[Opening DATA FOR PROCESSING section]

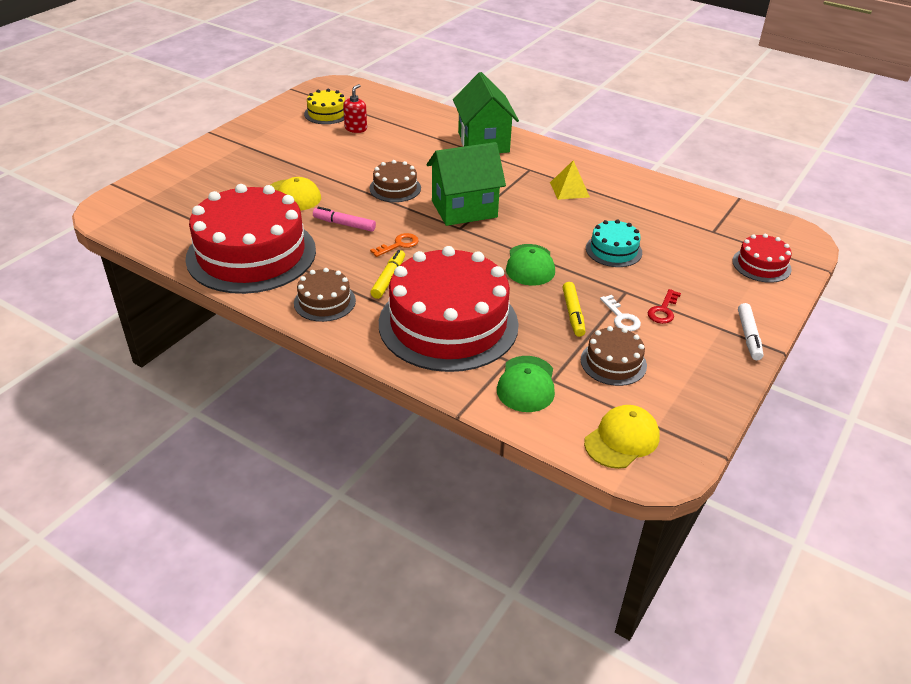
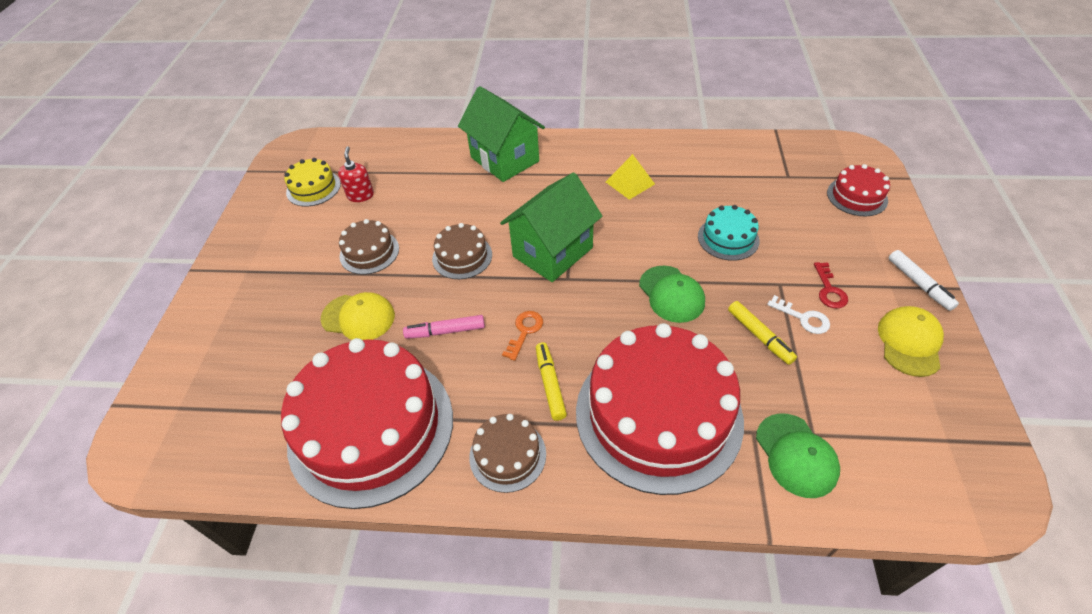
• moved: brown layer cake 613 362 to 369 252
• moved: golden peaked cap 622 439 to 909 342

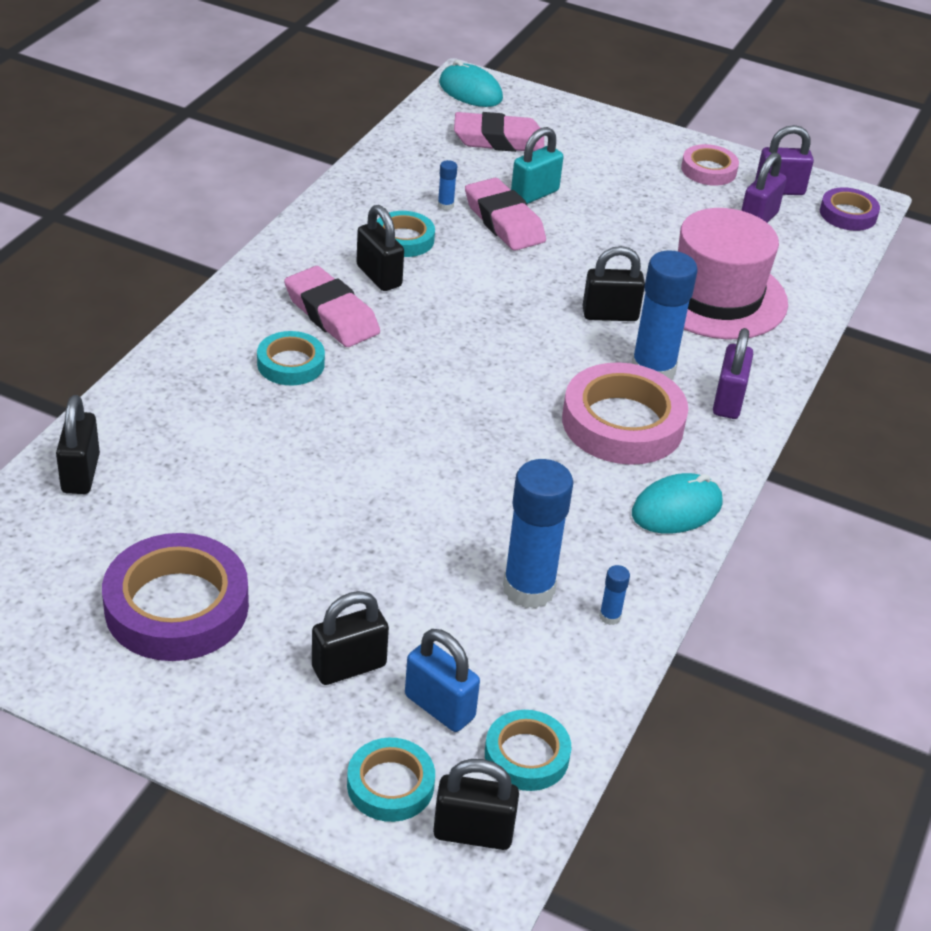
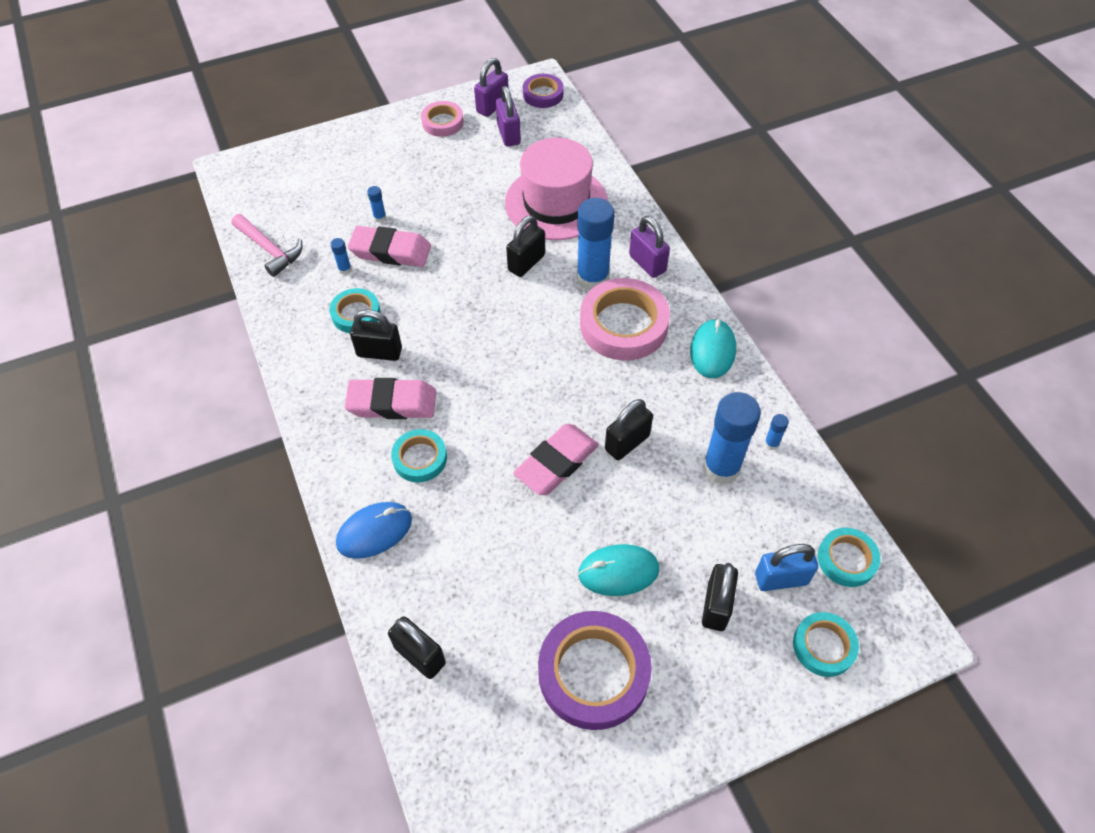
• moved: black small lock 473 832 to 627 443
• moved: turquoise mouse 470 91 to 618 571
• moved: rose-pink eraser 498 140 to 556 463
• replaced: turquoise small lock 534 194 to blue glue stick 380 217
• added: rose-pink claw hammer 270 250
• added: blue mouse 374 531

[Closing DATA FOR PROCESSING section]

• TASK DESCRIPTION
A faithful copy of the entries above is needed, one that contains no images.

• ANSWER TO THIS PROBLEM
• moved: brown layer cake 613 362 to 369 252
• moved: golden peaked cap 622 439 to 909 342

• moved: black small lock 473 832 to 627 443
• moved: turquoise mouse 470 91 to 618 571
• moved: rose-pink eraser 498 140 to 556 463
• replaced: turquoise small lock 534 194 to blue glue stick 380 217
• added: rose-pink claw hammer 270 250
• added: blue mouse 374 531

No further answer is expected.